Where does the word "degrees" appear in the data? Copy every line that holds it.

Shape transformation data:
----------
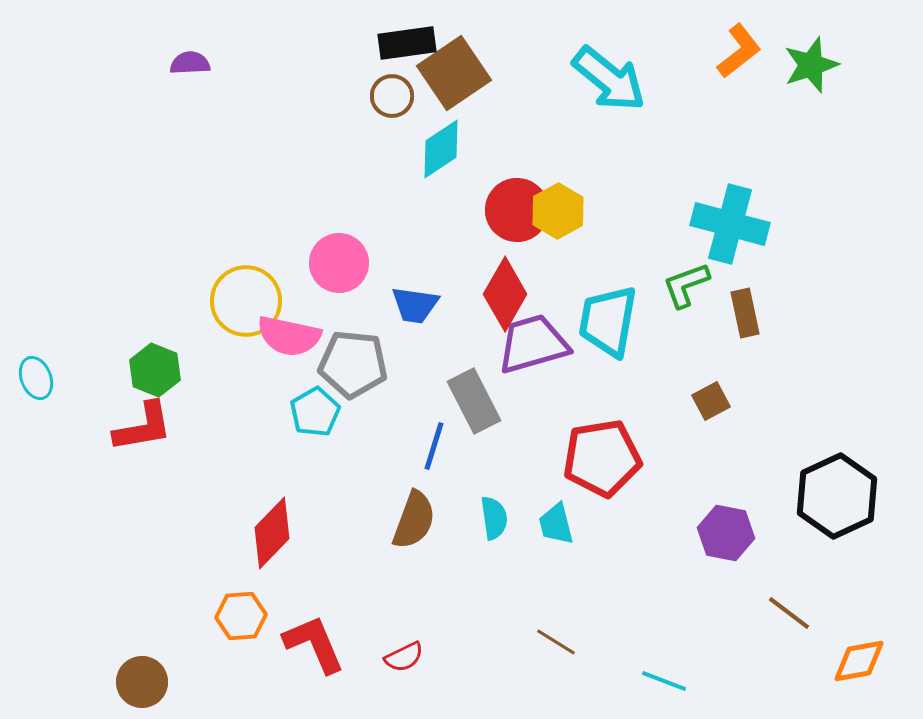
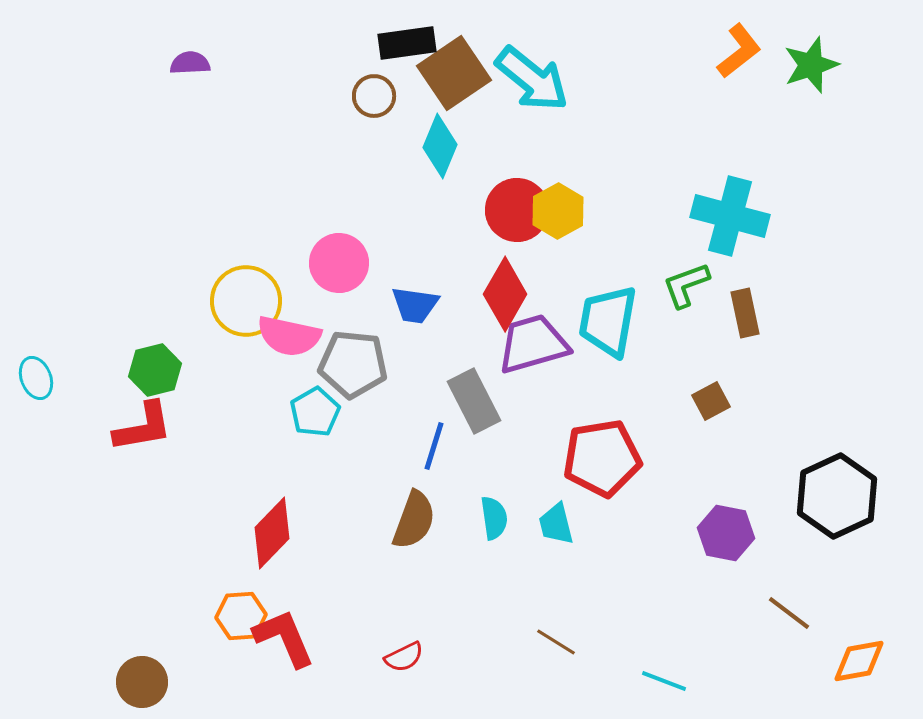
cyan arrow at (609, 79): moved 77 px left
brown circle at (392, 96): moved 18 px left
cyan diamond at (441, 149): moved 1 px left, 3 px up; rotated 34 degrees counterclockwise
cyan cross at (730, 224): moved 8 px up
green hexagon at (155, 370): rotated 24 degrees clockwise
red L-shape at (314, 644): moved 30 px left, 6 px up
----------
* RESULT BELOW *
cyan diamond at (441, 149): moved 1 px left, 3 px up; rotated 34 degrees counterclockwise
green hexagon at (155, 370): rotated 24 degrees clockwise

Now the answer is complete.